_WORK ORDER_
Copy the material below verbatim from the line with "none -> red brick E8 level 1" to the line with "none -> red brick J7 level 2", both lines included, omitting pictures and every line outside that range.

_RECORDED DATA_
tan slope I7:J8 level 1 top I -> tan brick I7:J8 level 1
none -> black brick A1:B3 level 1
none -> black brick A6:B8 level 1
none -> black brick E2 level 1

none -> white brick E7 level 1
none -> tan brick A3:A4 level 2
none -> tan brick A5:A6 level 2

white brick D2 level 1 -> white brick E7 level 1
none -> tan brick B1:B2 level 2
--
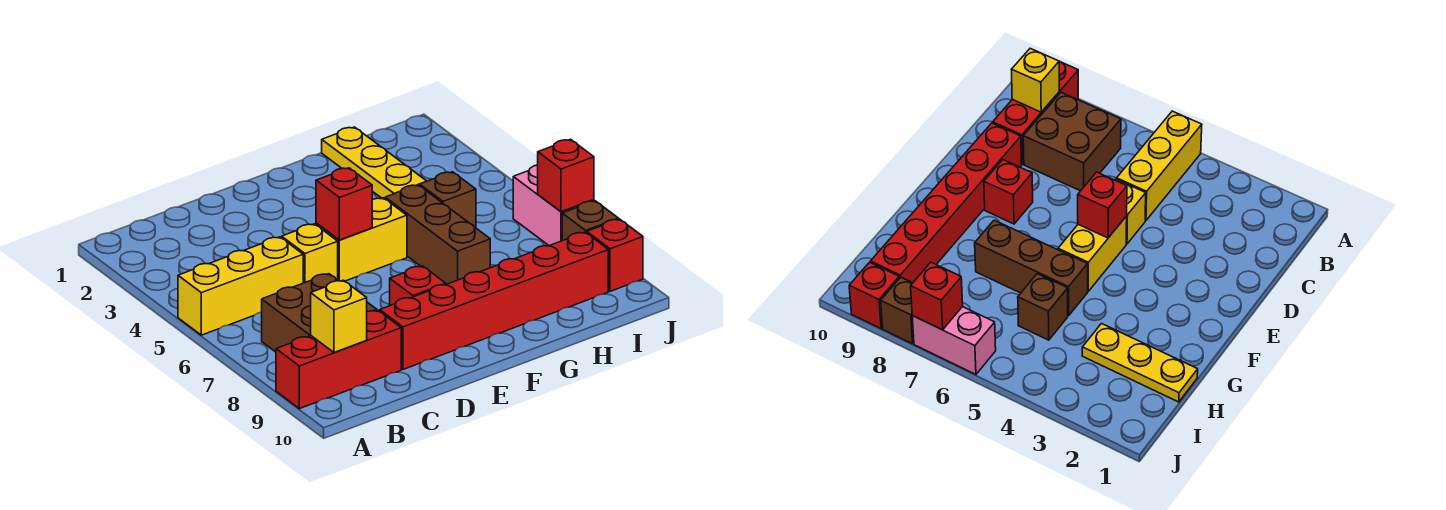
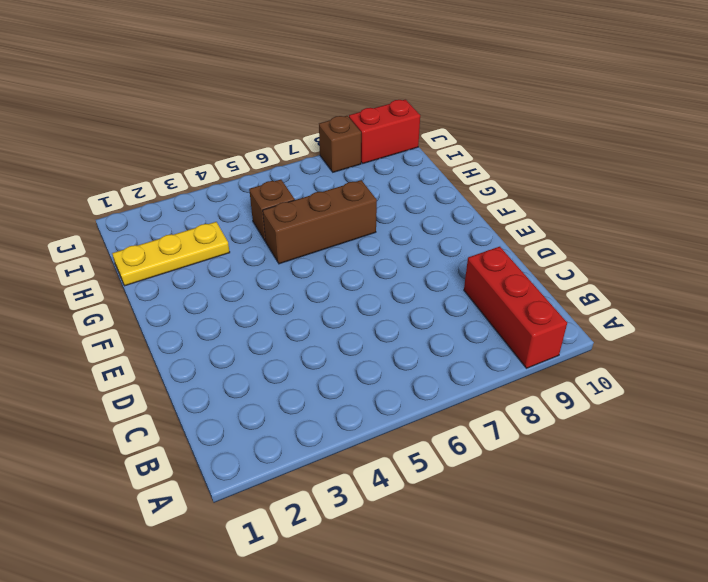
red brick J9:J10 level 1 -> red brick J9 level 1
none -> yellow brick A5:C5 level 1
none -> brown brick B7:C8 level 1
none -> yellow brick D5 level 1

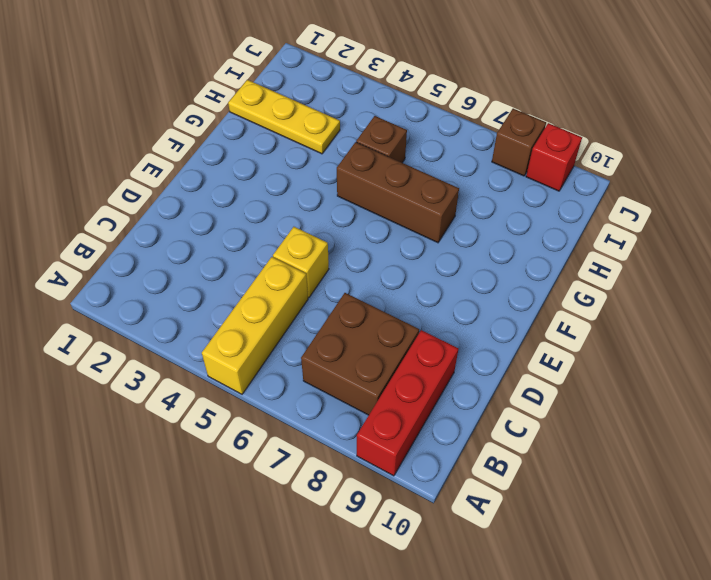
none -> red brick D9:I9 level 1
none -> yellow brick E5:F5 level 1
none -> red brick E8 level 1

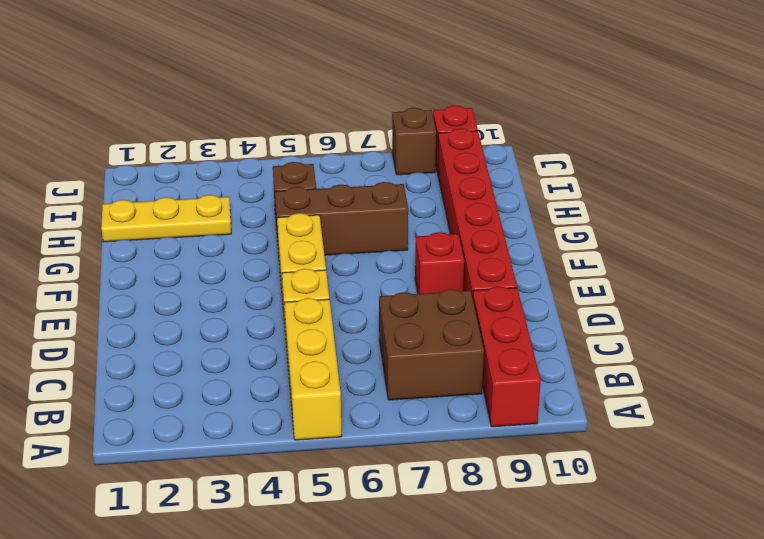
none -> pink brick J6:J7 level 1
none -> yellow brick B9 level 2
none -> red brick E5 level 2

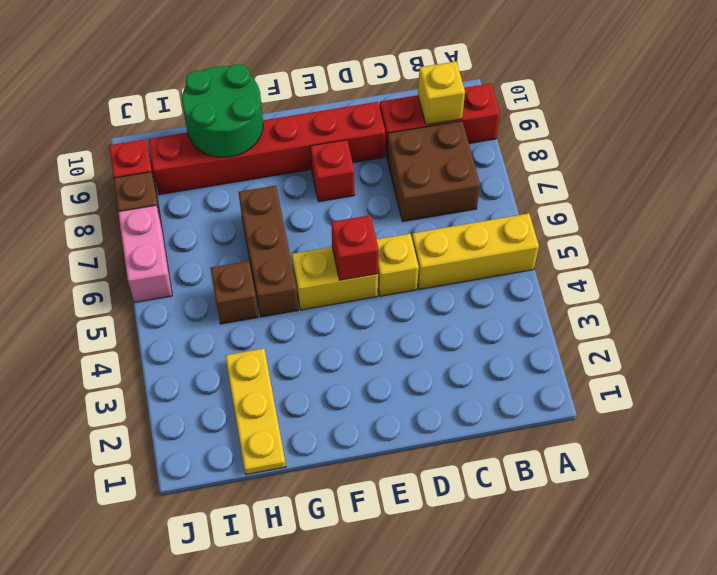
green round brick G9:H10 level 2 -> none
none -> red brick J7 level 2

_WRITTEN SOLUTION_
none -> red brick E8 level 1

none -> pink brick J6:J7 level 1
none -> yellow brick B9 level 2
none -> red brick E5 level 2

green round brick G9:H10 level 2 -> none
none -> red brick J7 level 2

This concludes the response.